(Beginning of Exercise material)

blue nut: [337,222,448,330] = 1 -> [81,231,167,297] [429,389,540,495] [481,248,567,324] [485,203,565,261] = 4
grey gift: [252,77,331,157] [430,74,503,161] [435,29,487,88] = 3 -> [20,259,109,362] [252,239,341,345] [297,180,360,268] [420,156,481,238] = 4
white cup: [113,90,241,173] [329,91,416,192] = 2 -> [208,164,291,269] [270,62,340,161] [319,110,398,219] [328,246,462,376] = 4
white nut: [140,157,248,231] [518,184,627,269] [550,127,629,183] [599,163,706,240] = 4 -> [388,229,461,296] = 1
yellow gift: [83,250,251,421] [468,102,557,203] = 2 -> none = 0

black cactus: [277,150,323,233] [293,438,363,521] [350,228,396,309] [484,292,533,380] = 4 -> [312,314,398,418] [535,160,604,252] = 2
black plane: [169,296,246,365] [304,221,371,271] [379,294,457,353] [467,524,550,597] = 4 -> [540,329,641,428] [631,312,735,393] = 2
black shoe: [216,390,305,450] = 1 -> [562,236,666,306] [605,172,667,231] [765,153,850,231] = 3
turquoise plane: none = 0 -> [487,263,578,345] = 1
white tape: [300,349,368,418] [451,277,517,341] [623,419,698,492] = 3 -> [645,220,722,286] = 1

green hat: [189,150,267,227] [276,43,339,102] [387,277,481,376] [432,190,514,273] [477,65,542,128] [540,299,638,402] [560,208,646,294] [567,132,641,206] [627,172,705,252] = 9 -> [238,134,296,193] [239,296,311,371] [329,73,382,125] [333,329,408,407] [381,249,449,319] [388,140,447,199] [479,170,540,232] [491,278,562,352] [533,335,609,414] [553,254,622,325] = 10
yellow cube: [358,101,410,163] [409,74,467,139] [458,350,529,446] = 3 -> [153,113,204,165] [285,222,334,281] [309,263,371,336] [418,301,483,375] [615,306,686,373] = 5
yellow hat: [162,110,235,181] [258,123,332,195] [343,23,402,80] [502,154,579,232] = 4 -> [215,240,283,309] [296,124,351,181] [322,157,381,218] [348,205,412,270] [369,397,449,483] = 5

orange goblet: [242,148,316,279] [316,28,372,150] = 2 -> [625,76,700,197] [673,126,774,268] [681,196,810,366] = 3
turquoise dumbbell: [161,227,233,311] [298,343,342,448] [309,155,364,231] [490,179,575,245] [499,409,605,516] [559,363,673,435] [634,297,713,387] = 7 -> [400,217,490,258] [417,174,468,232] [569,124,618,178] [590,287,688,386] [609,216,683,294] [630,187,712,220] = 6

(End of Exercise material)

**Work required**
Print exactly the lines that run from the line containing "turquoise plane: none" to the end of the data, both ends included.

**Task output**
turquoise plane: none = 0 -> [487,263,578,345] = 1
white tape: [300,349,368,418] [451,277,517,341] [623,419,698,492] = 3 -> [645,220,722,286] = 1

green hat: [189,150,267,227] [276,43,339,102] [387,277,481,376] [432,190,514,273] [477,65,542,128] [540,299,638,402] [560,208,646,294] [567,132,641,206] [627,172,705,252] = 9 -> [238,134,296,193] [239,296,311,371] [329,73,382,125] [333,329,408,407] [381,249,449,319] [388,140,447,199] [479,170,540,232] [491,278,562,352] [533,335,609,414] [553,254,622,325] = 10
yellow cube: [358,101,410,163] [409,74,467,139] [458,350,529,446] = 3 -> [153,113,204,165] [285,222,334,281] [309,263,371,336] [418,301,483,375] [615,306,686,373] = 5
yellow hat: [162,110,235,181] [258,123,332,195] [343,23,402,80] [502,154,579,232] = 4 -> [215,240,283,309] [296,124,351,181] [322,157,381,218] [348,205,412,270] [369,397,449,483] = 5

orange goblet: [242,148,316,279] [316,28,372,150] = 2 -> [625,76,700,197] [673,126,774,268] [681,196,810,366] = 3
turquoise dumbbell: [161,227,233,311] [298,343,342,448] [309,155,364,231] [490,179,575,245] [499,409,605,516] [559,363,673,435] [634,297,713,387] = 7 -> [400,217,490,258] [417,174,468,232] [569,124,618,178] [590,287,688,386] [609,216,683,294] [630,187,712,220] = 6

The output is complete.